Exercise brief> Could you restate the data below word for word, without its pictures?
+ + + + + + +
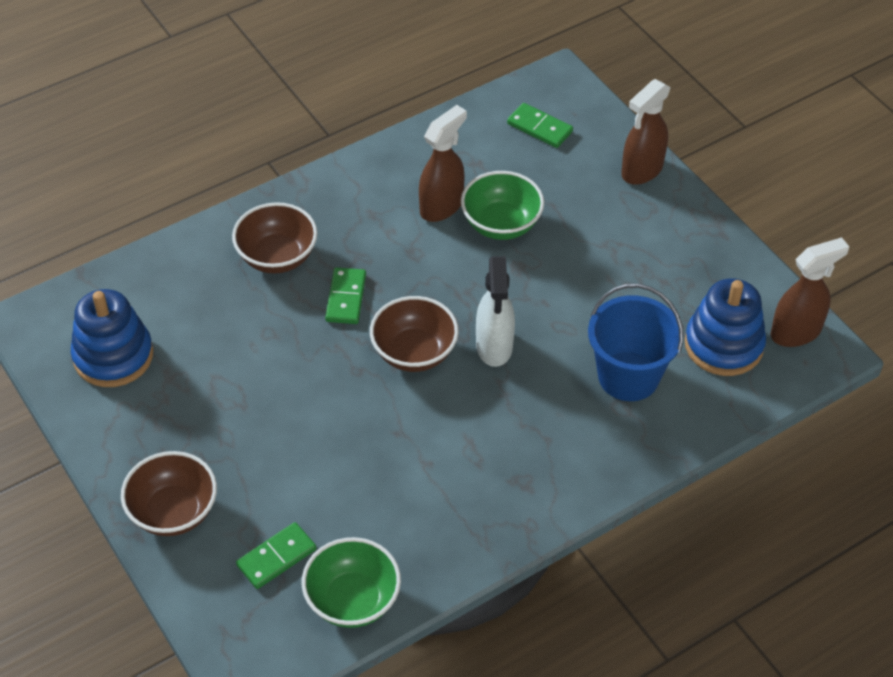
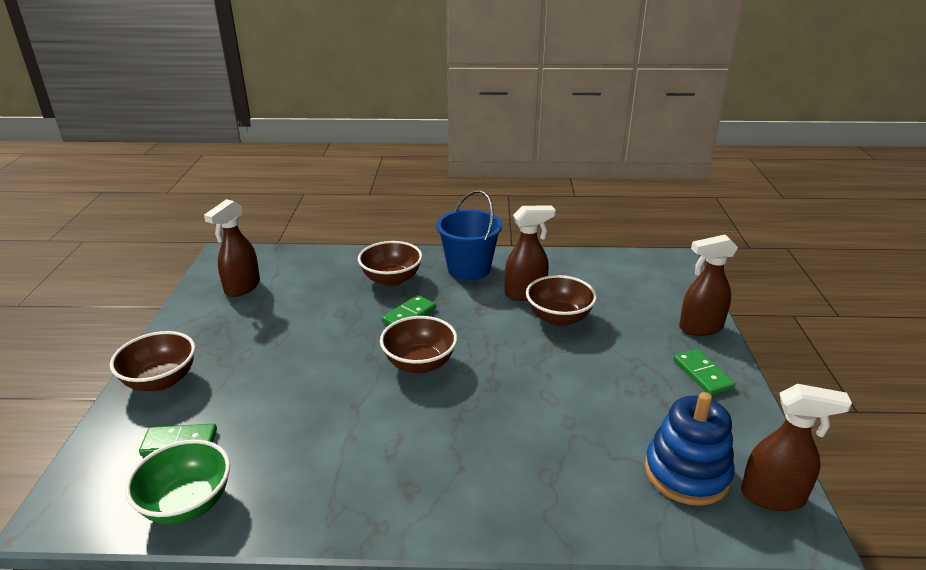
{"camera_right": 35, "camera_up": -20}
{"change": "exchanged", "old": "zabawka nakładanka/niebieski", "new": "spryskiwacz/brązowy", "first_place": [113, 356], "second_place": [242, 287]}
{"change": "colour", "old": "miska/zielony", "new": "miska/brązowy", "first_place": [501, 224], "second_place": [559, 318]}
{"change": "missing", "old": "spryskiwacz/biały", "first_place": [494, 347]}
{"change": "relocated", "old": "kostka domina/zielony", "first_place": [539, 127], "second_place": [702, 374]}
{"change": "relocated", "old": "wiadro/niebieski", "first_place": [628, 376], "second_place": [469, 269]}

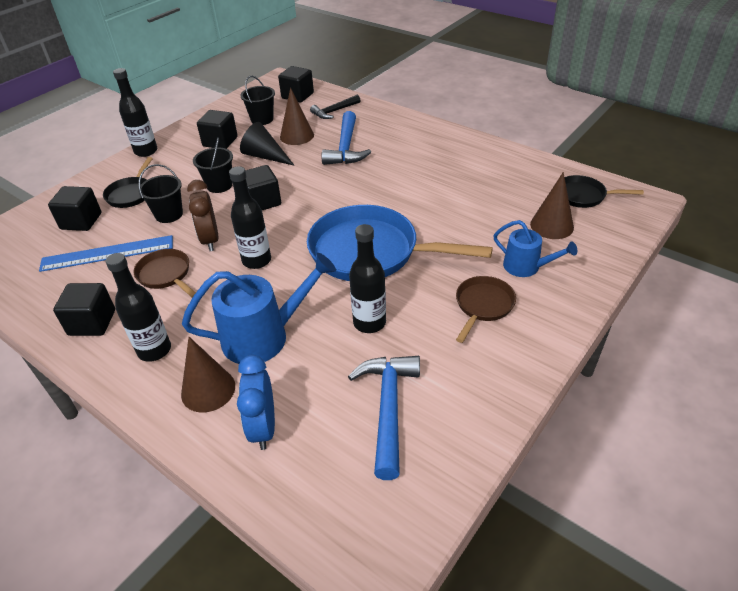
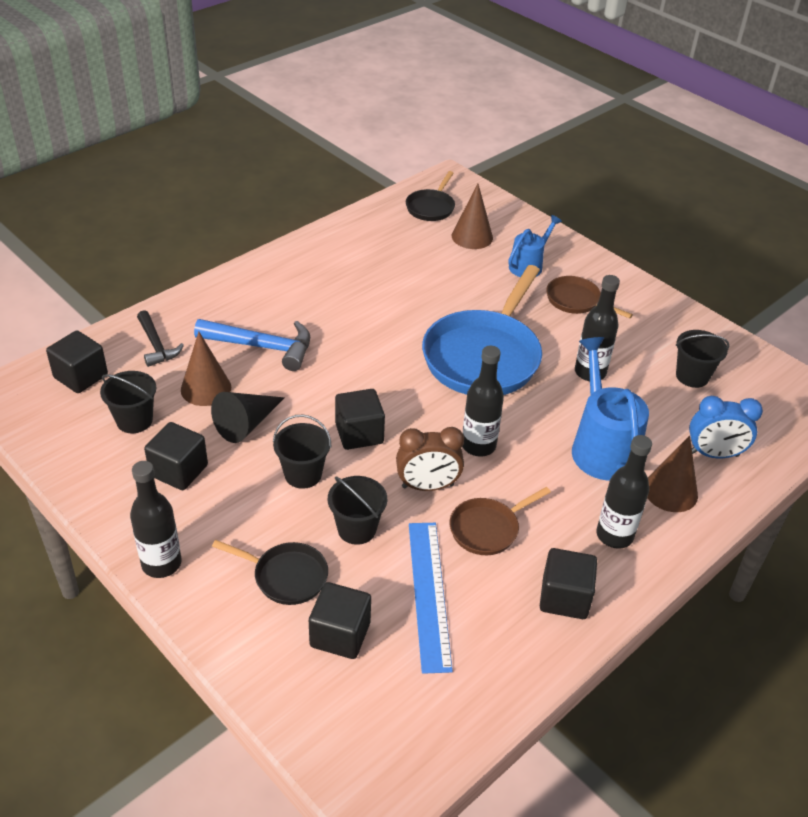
{"camera_right": -85, "camera_up": 0}
{"change": "exchanged", "old": "młotek/niebieski", "new": "wiadro/czarny", "first_place": [388, 408], "second_place": [692, 376]}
+ + + + + + +
Written answer>
{"camera_right": 35, "camera_up": -20}
{"change": "exchanged", "old": "zabawka nakładanka/niebieski", "new": "spryskiwacz/brązowy", "first_place": [113, 356], "second_place": [242, 287]}
{"change": "colour", "old": "miska/zielony", "new": "miska/brązowy", "first_place": [501, 224], "second_place": [559, 318]}
{"change": "missing", "old": "spryskiwacz/biały", "first_place": [494, 347]}
{"change": "relocated", "old": "kostka domina/zielony", "first_place": [539, 127], "second_place": [702, 374]}
{"change": "relocated", "old": "wiadro/niebieski", "first_place": [628, 376], "second_place": [469, 269]}

{"camera_right": -85, "camera_up": 0}
{"change": "exchanged", "old": "młotek/niebieski", "new": "wiadro/czarny", "first_place": [388, 408], "second_place": [692, 376]}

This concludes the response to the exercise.